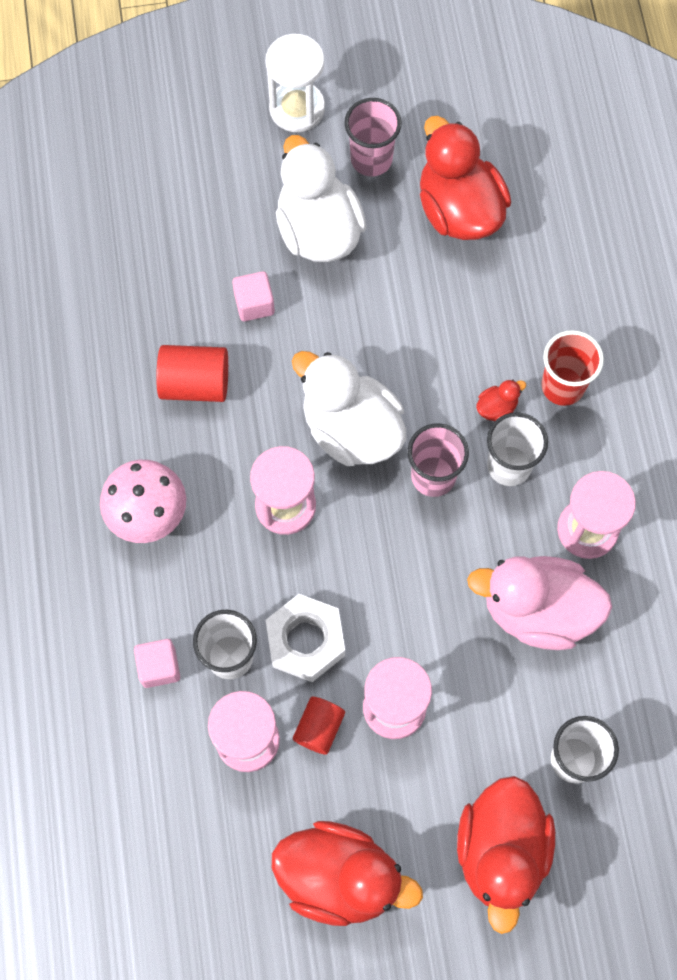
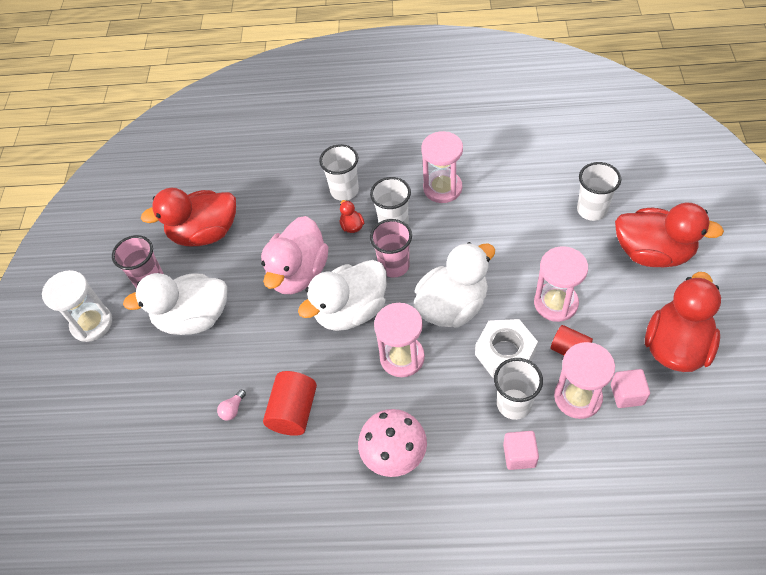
camera: 75 degrees left, 15 degrees down
pink cube [232,271,275,321] -> pink cube moved to [611,369,650,408]
pink duck [467,556,612,650] -> pink duck moved to [261,216,328,294]
red cup [541,330,604,406] -> white cup [319,144,359,201]
none -> pink light bulb [217,390,246,421]
none -> white duck [414,242,495,328]

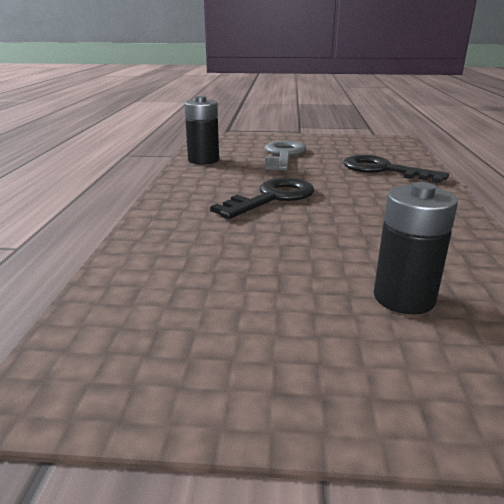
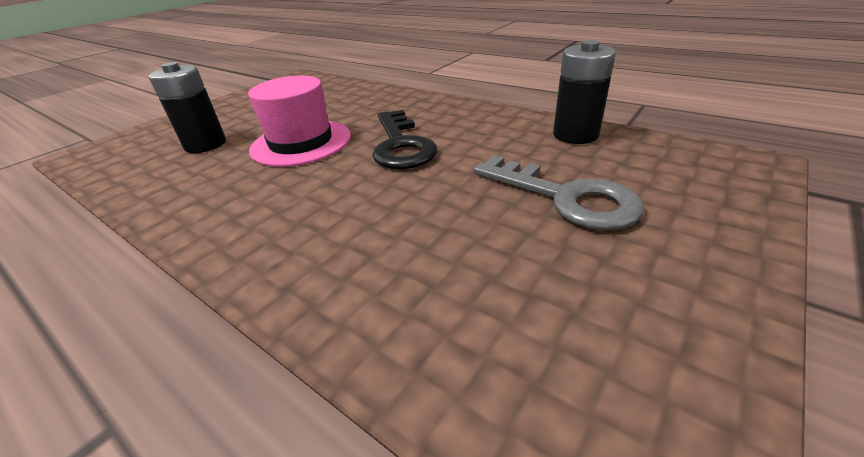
camera: 125 degrees right, 10 degrees up
black key [343,155,449,183] -> none
none -> pink hat [248,76,351,167]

-=-=-=-=-

__Task requirements__. Scan the data for lines containing "moved" and copy all of them.

__Response__.
pink cube [232,271,275,321] -> pink cube moved to [611,369,650,408]
pink duck [467,556,612,650] -> pink duck moved to [261,216,328,294]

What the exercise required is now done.